**EXERCISE INSTRUCTIONS:** Find the lines of the records in which the word "none" appears and report how many there are, as a number alone.

**AVAILABLE DATA:**
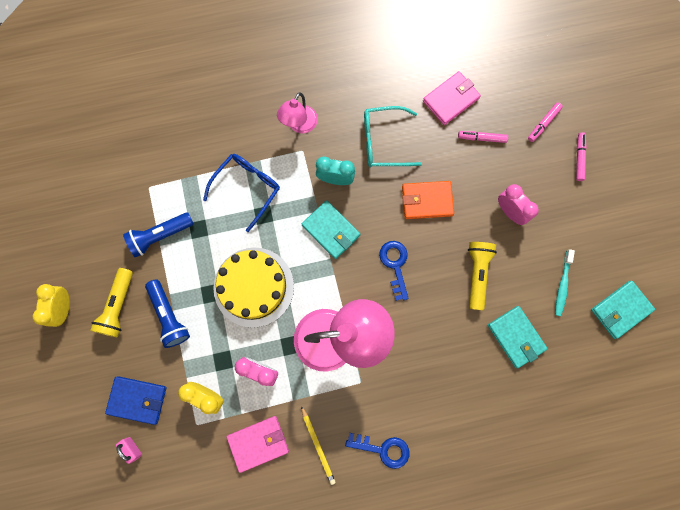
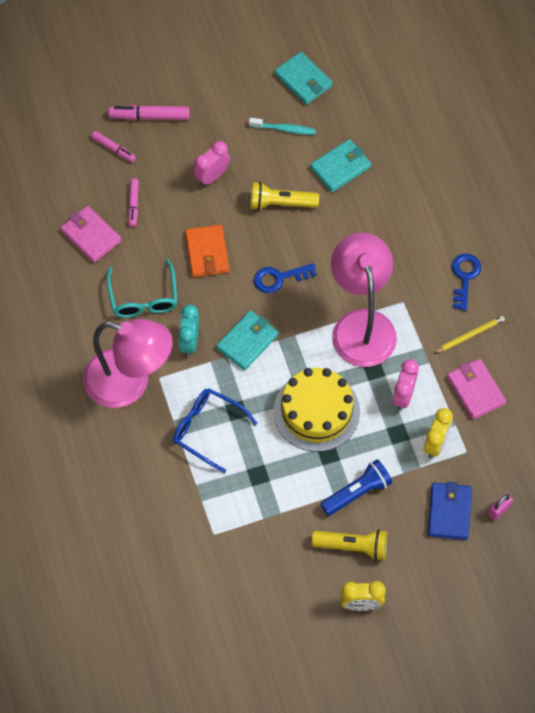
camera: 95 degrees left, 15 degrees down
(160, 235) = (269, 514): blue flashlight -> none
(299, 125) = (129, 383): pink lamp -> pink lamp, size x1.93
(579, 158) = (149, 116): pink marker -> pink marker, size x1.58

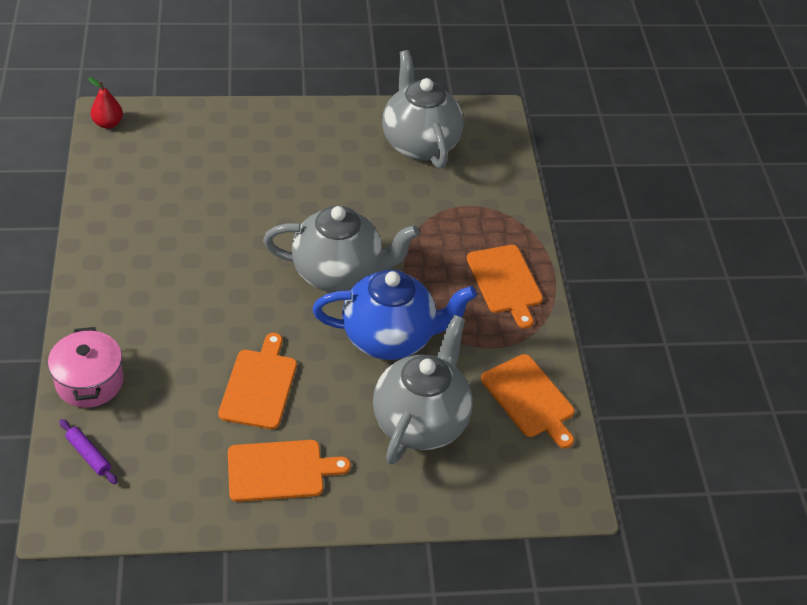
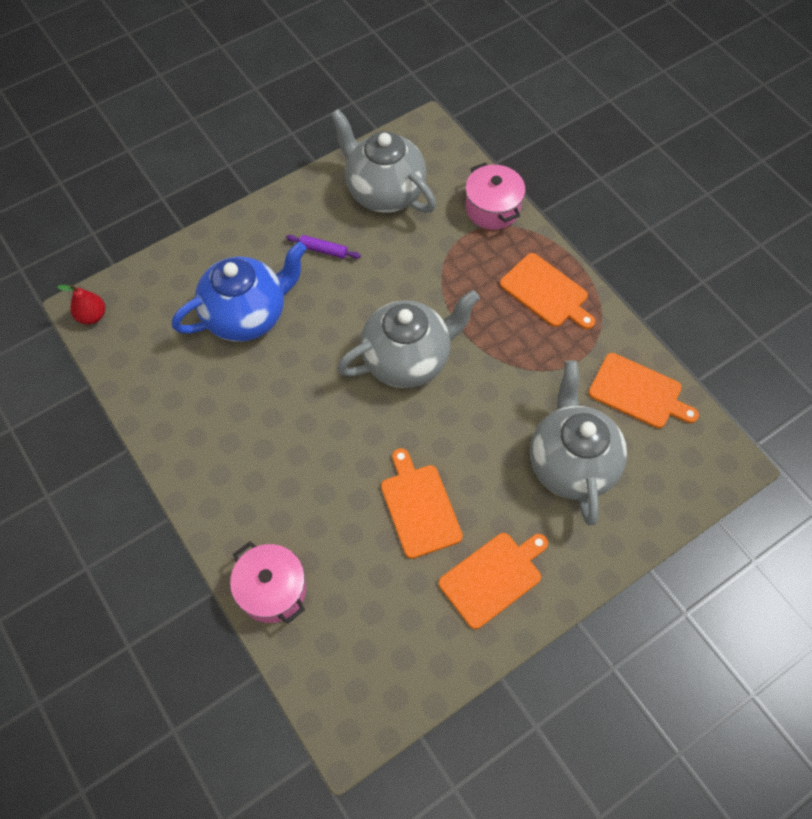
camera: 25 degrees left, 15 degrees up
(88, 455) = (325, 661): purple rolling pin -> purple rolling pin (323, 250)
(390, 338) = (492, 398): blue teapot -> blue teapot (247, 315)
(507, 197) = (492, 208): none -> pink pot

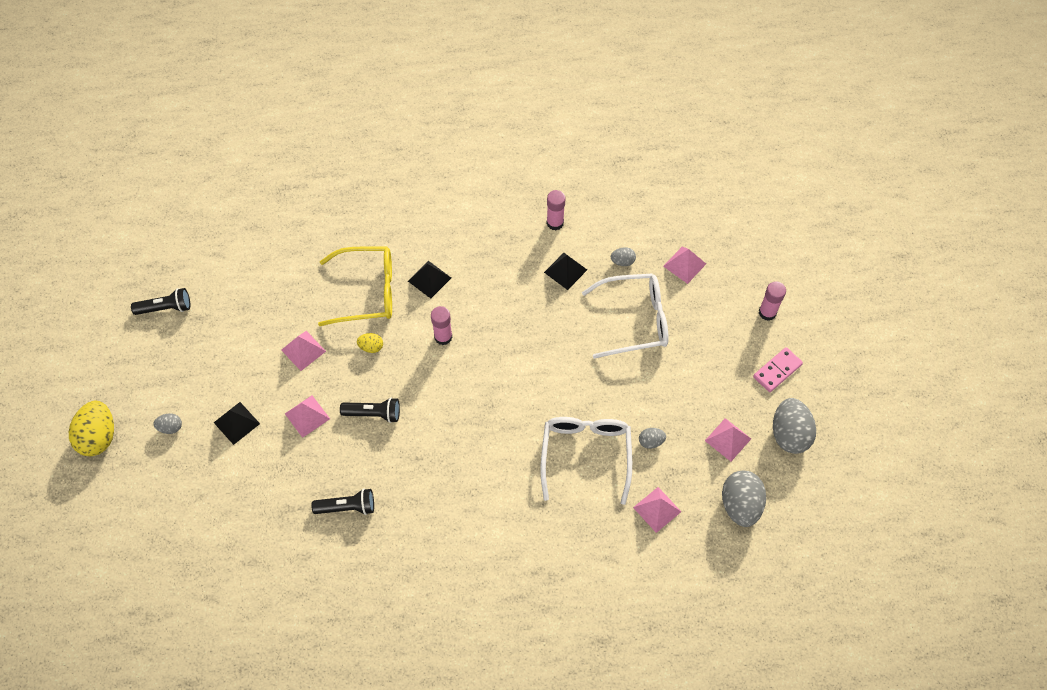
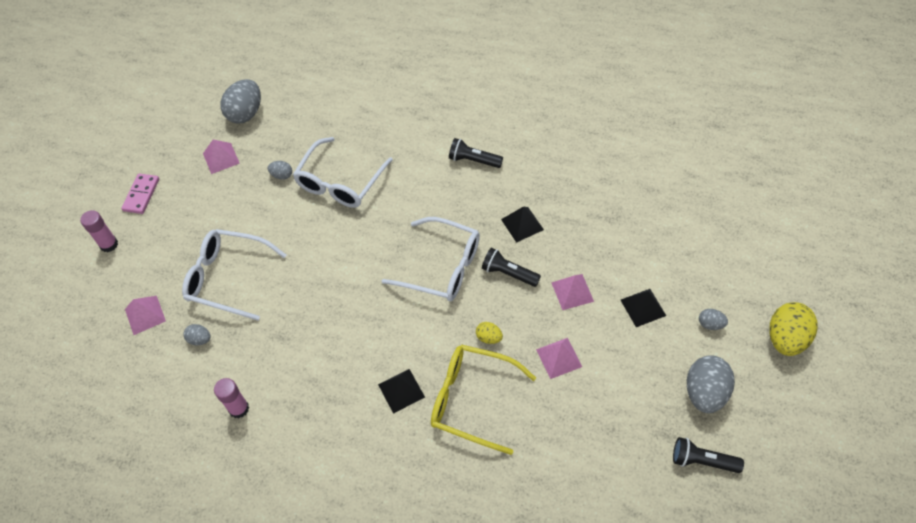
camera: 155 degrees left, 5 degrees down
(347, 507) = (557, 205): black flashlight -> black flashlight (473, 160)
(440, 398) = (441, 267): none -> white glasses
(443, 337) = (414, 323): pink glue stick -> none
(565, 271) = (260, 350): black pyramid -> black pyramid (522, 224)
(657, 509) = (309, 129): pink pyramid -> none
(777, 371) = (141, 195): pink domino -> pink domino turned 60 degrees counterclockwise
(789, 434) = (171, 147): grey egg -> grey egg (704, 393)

**SOLUTION TO THIS EXERCISE:** 5